- Work required -
Copy the lines below word for word, skipping any image.

- Data excerpts -
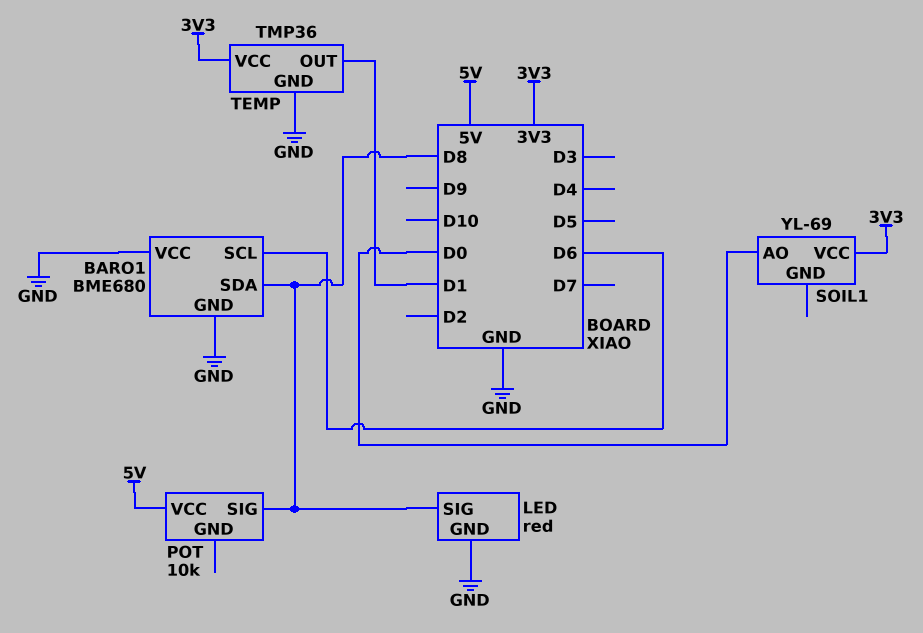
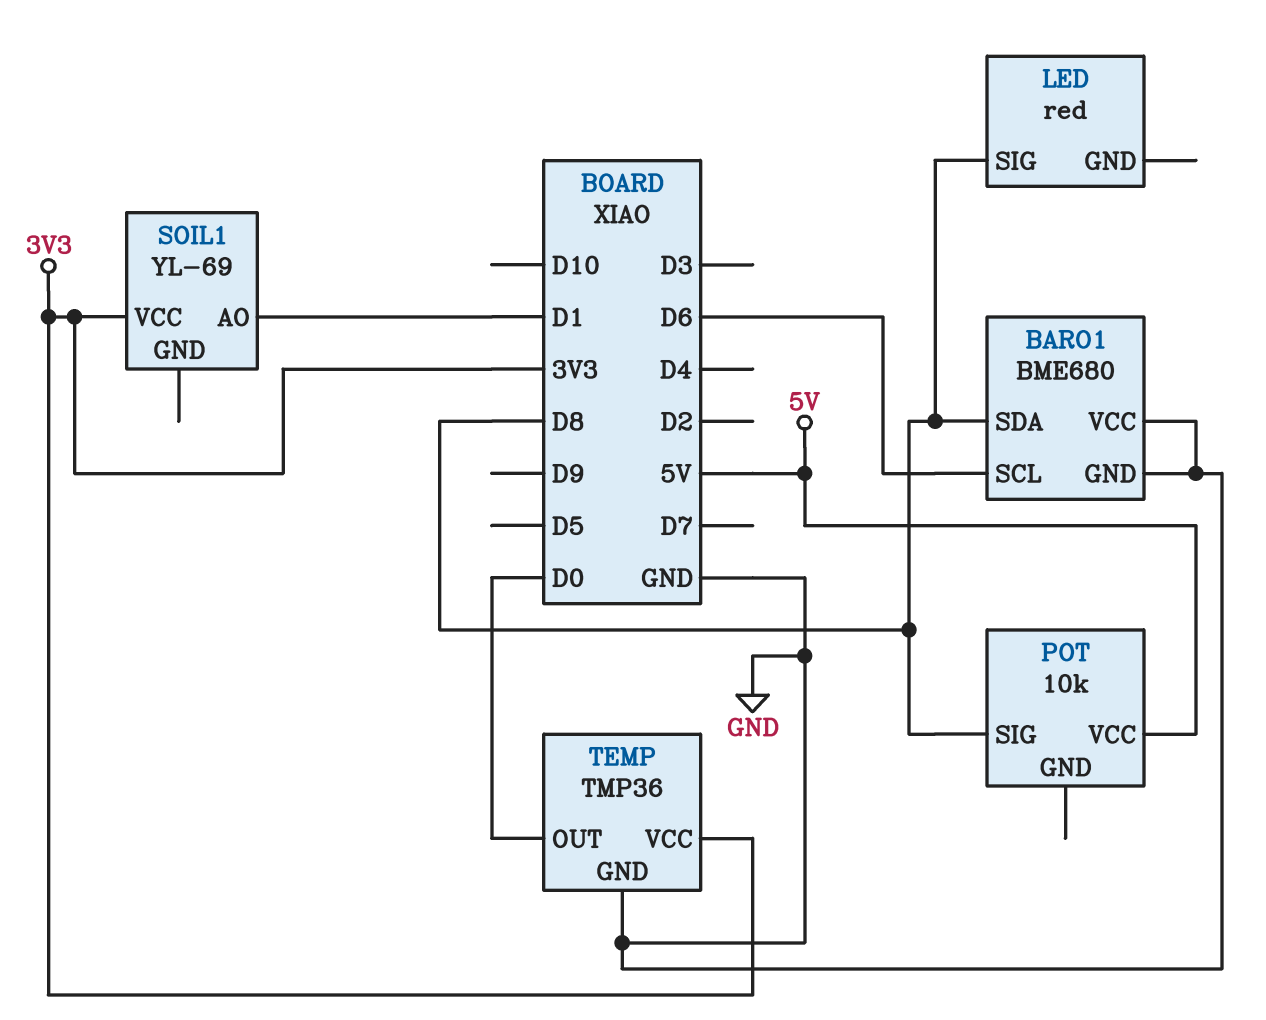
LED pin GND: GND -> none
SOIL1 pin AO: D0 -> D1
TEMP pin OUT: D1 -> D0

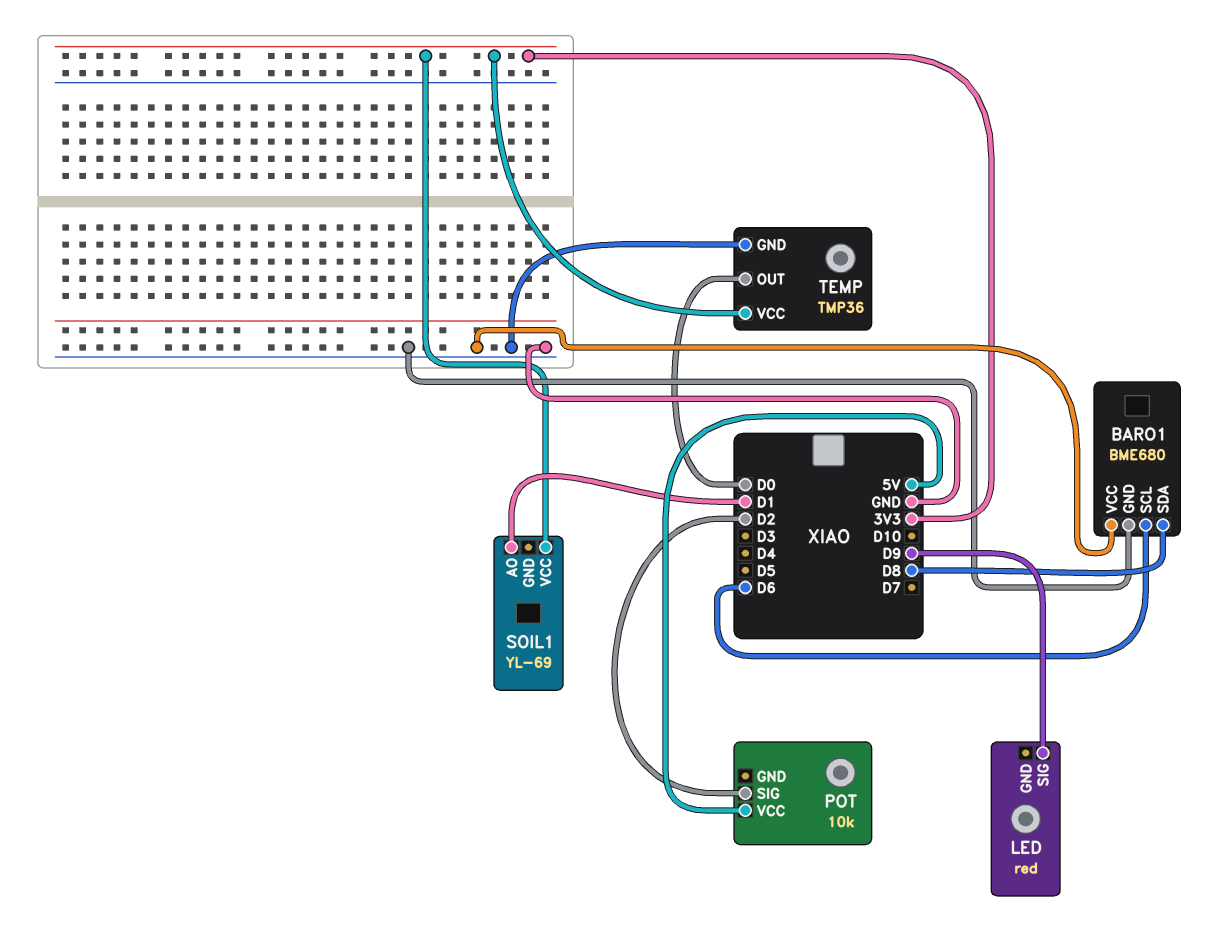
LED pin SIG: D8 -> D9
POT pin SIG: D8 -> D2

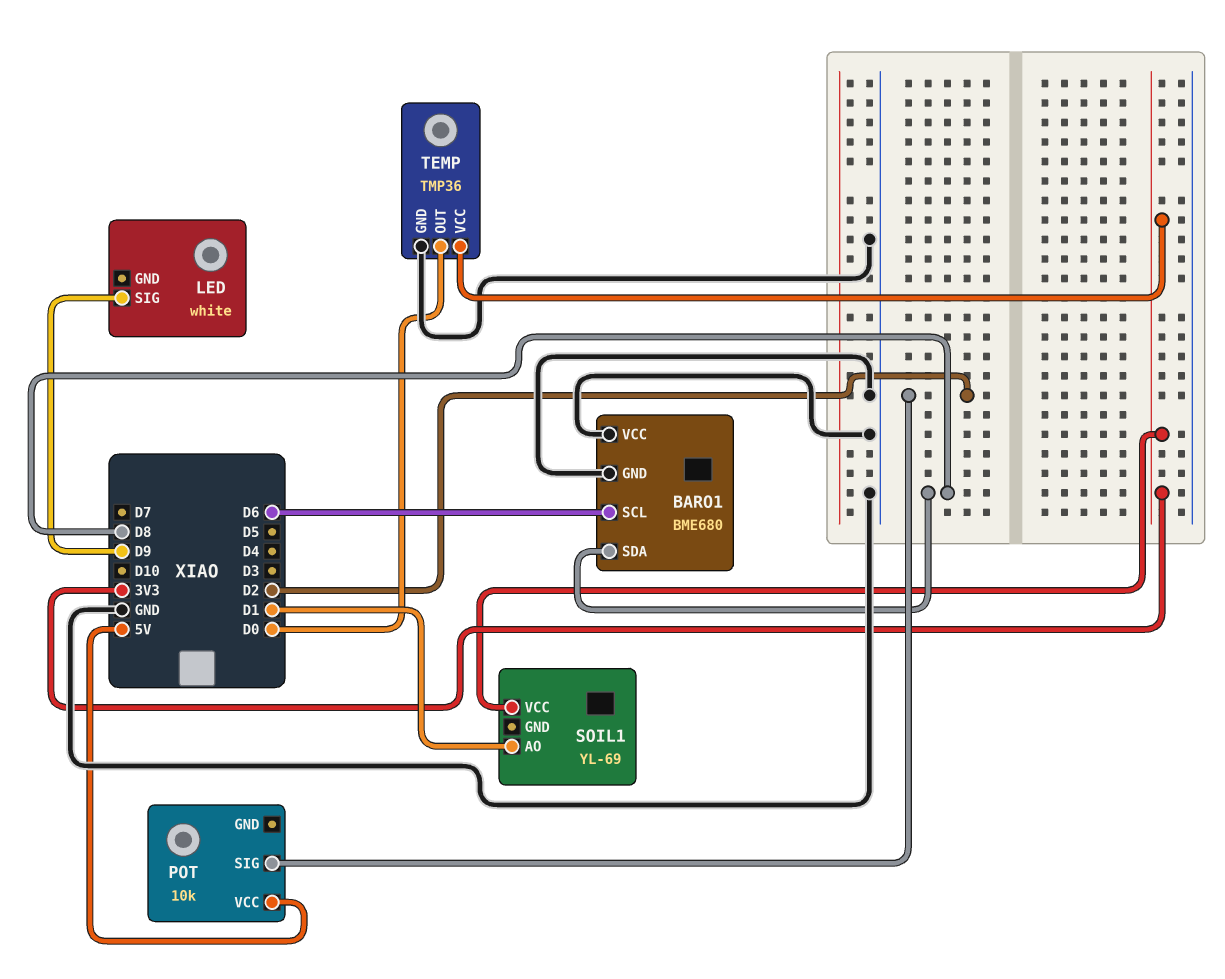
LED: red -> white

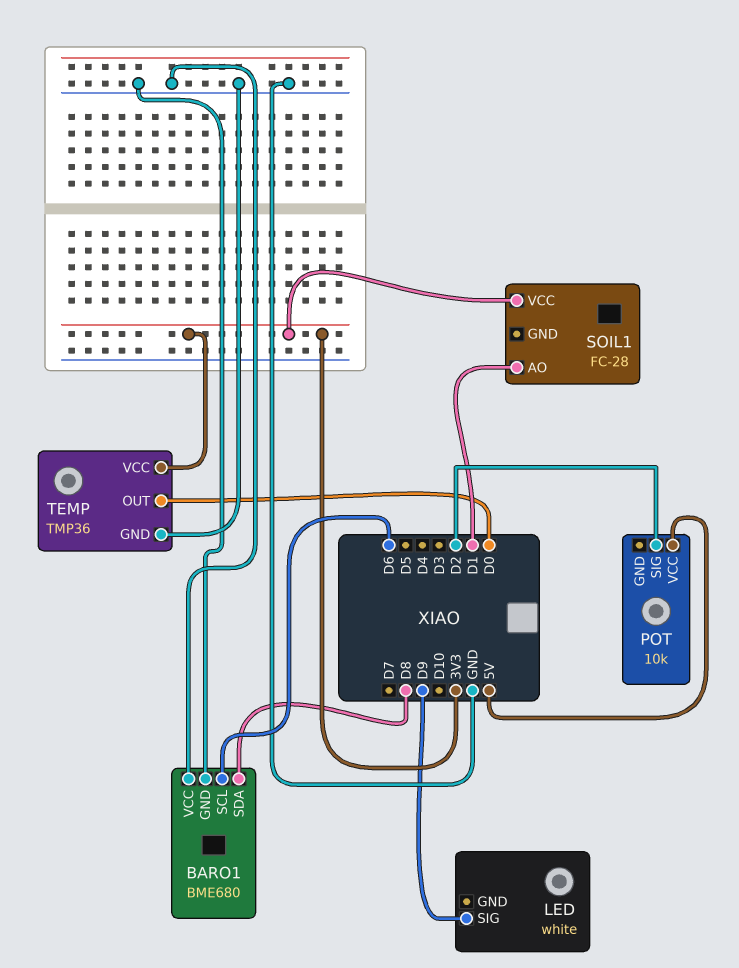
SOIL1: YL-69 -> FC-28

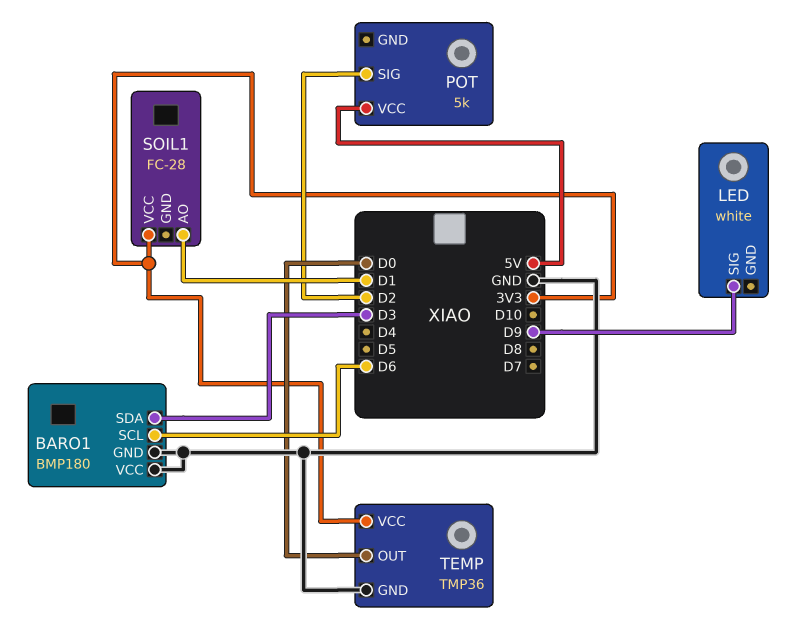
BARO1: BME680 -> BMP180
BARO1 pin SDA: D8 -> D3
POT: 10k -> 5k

- Task answer -
LED pin GND: GND -> none
SOIL1 pin AO: D0 -> D1
TEMP pin OUT: D1 -> D0

LED pin SIG: D8 -> D9
POT pin SIG: D8 -> D2

LED: red -> white

SOIL1: YL-69 -> FC-28

BARO1: BME680 -> BMP180
BARO1 pin SDA: D8 -> D3
POT: 10k -> 5k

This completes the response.